• _PROBLEM_
Below are the records; copy exactly the stretch from the line containing "none -> blue vase [325,321,365,379]" through the line containing "none -> orange pan [377,91,460,188]", both ends included, and nothing else.

• _RECORDS TO USE_
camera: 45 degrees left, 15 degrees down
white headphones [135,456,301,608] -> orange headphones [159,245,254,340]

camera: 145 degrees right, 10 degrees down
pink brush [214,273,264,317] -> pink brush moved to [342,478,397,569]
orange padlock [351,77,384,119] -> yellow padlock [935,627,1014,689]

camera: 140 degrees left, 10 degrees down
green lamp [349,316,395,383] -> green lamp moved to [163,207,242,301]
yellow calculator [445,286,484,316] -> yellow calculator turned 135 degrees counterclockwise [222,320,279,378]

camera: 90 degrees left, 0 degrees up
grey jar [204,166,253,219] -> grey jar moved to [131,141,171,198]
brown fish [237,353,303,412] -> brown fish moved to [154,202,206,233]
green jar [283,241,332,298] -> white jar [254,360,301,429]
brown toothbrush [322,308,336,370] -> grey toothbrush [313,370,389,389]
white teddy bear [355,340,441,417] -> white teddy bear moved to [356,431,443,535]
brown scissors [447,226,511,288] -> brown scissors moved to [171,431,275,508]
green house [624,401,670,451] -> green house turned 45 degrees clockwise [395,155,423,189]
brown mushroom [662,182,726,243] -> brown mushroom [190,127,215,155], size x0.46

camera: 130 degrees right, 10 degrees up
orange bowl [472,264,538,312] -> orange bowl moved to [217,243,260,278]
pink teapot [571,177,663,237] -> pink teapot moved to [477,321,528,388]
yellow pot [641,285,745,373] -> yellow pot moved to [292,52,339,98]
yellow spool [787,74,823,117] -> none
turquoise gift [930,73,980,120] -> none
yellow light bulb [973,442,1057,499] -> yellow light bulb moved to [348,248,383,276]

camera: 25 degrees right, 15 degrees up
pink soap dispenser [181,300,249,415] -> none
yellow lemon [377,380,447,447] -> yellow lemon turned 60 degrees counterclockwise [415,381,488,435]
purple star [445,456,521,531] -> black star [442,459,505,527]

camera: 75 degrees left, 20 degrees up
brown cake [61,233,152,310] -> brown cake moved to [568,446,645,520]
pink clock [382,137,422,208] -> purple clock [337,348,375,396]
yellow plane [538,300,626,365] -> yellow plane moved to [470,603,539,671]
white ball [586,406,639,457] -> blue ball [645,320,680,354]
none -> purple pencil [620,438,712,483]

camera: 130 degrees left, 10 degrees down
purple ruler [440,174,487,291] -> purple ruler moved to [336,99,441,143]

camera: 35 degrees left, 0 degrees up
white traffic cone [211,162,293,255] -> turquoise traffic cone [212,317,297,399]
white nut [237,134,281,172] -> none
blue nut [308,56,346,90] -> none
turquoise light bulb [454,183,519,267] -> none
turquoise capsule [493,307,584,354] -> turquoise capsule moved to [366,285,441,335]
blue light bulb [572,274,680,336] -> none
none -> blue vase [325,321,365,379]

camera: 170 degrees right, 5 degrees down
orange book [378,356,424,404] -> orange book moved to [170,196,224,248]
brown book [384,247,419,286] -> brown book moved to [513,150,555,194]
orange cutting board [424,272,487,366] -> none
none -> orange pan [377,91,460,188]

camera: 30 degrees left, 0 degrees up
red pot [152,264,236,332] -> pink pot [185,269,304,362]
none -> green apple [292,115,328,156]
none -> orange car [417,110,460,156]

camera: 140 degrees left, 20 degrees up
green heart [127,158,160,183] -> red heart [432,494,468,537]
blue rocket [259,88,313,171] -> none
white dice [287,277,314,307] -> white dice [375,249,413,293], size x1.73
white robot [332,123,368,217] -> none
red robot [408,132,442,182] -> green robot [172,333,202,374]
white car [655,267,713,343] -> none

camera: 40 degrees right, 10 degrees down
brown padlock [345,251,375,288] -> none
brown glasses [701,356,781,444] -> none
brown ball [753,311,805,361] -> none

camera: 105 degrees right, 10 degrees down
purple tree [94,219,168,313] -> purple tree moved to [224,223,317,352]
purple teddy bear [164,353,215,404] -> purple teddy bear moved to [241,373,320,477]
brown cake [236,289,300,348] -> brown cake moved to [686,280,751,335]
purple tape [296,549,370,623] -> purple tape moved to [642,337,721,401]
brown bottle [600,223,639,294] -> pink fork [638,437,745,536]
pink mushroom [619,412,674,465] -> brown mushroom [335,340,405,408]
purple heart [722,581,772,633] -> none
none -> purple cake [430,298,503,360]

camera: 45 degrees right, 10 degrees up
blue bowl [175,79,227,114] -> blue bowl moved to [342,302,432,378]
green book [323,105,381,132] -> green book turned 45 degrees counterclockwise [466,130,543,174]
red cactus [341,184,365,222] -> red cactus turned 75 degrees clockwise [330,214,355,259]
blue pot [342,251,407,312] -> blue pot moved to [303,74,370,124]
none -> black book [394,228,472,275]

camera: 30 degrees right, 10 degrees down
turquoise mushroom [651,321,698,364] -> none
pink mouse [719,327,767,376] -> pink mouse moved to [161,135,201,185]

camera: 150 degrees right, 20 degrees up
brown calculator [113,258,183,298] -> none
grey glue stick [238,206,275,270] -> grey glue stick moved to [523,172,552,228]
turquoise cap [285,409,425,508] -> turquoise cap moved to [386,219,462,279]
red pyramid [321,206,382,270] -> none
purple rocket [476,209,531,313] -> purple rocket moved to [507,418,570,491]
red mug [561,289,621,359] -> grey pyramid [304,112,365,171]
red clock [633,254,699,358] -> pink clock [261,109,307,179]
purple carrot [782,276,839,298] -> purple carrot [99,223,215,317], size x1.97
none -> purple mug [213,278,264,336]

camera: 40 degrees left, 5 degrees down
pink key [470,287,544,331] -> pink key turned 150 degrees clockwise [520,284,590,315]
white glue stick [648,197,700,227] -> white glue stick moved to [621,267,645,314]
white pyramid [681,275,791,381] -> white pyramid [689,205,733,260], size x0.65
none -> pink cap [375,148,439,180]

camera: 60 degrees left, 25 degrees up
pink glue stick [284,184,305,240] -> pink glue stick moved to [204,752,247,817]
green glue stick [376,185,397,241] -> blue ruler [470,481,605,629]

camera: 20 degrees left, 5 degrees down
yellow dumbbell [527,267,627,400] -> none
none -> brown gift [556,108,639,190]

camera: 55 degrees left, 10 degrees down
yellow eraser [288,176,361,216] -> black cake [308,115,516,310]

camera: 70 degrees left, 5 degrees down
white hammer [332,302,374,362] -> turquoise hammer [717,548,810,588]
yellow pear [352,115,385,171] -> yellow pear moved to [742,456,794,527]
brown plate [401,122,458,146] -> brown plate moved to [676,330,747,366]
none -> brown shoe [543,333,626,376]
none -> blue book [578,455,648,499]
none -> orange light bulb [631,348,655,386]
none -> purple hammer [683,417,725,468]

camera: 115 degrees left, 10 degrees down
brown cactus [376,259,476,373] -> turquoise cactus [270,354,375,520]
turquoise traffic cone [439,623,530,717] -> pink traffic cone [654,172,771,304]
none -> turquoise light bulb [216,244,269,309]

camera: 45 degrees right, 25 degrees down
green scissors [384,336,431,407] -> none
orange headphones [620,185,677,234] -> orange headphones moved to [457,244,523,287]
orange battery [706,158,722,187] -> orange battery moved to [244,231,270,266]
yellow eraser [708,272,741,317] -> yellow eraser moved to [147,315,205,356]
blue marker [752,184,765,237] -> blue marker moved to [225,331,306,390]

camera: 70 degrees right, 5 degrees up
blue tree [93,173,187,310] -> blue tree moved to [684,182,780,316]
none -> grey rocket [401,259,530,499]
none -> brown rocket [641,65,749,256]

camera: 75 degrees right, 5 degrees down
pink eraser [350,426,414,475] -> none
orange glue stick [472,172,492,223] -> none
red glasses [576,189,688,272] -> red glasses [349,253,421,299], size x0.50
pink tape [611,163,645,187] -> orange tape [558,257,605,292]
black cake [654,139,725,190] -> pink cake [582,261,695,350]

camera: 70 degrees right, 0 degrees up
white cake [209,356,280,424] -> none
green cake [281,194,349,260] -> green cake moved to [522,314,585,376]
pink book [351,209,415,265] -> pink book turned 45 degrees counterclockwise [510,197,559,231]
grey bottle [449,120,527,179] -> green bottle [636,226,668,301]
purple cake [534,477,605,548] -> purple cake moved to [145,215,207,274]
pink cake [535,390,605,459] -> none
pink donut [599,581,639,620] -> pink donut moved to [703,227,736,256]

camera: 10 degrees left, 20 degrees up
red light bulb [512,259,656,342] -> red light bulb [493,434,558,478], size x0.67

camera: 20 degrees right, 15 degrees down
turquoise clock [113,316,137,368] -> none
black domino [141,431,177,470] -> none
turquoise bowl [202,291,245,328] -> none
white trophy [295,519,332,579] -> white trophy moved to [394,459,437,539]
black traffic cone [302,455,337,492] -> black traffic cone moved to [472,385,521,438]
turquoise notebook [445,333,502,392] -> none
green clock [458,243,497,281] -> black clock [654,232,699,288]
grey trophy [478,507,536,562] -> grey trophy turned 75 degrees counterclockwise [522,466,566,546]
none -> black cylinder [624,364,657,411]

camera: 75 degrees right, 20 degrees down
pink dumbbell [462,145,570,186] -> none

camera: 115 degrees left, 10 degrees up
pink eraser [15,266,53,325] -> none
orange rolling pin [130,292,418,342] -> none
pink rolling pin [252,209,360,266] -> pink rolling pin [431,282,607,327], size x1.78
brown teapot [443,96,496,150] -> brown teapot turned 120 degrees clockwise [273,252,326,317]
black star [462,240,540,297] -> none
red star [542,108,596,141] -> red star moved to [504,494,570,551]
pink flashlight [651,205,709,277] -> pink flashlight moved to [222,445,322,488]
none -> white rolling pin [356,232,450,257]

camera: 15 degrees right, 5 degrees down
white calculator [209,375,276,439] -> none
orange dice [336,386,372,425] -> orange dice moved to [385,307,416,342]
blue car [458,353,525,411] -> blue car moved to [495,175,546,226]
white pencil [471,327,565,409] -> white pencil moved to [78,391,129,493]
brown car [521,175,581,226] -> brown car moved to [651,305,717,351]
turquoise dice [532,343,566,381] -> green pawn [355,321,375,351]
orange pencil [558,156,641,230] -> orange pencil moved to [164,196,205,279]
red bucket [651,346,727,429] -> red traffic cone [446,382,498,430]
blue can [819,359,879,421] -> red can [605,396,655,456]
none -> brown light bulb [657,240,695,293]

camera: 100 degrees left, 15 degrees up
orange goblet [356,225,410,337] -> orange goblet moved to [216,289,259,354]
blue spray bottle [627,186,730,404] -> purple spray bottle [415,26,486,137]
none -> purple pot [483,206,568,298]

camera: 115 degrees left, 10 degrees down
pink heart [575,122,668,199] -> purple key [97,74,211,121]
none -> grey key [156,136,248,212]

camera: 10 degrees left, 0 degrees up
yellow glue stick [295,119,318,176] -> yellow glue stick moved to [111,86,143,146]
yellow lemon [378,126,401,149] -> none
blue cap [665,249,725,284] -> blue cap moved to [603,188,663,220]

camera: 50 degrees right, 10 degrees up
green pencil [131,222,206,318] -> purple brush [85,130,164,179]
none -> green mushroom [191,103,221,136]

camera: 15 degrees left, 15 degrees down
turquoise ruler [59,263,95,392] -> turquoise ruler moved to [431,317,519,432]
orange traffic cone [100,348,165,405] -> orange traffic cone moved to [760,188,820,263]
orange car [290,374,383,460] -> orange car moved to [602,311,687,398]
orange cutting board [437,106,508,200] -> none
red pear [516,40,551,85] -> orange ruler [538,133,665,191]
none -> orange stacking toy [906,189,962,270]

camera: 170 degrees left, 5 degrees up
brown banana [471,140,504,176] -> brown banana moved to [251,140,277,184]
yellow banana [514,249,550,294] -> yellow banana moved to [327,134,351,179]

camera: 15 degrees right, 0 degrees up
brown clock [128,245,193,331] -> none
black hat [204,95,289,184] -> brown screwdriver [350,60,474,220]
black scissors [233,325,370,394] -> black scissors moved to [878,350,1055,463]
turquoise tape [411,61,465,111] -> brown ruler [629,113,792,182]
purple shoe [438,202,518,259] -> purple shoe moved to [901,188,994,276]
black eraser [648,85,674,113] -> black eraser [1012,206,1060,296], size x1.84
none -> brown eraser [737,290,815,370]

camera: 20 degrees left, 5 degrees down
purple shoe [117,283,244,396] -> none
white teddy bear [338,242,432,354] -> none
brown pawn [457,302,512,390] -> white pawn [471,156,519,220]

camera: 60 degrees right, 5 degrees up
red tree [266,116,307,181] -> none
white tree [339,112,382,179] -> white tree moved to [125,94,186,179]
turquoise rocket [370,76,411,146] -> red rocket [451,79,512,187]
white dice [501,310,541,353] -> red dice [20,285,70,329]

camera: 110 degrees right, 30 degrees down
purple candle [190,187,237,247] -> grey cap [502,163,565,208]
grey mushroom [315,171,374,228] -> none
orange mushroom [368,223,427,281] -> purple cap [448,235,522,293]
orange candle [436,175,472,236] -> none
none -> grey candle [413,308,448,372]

• _SOLUTION BELOW_
none -> blue vase [325,321,365,379]

camera: 170 degrees right, 5 degrees down
orange book [378,356,424,404] -> orange book moved to [170,196,224,248]
brown book [384,247,419,286] -> brown book moved to [513,150,555,194]
orange cutting board [424,272,487,366] -> none
none -> orange pan [377,91,460,188]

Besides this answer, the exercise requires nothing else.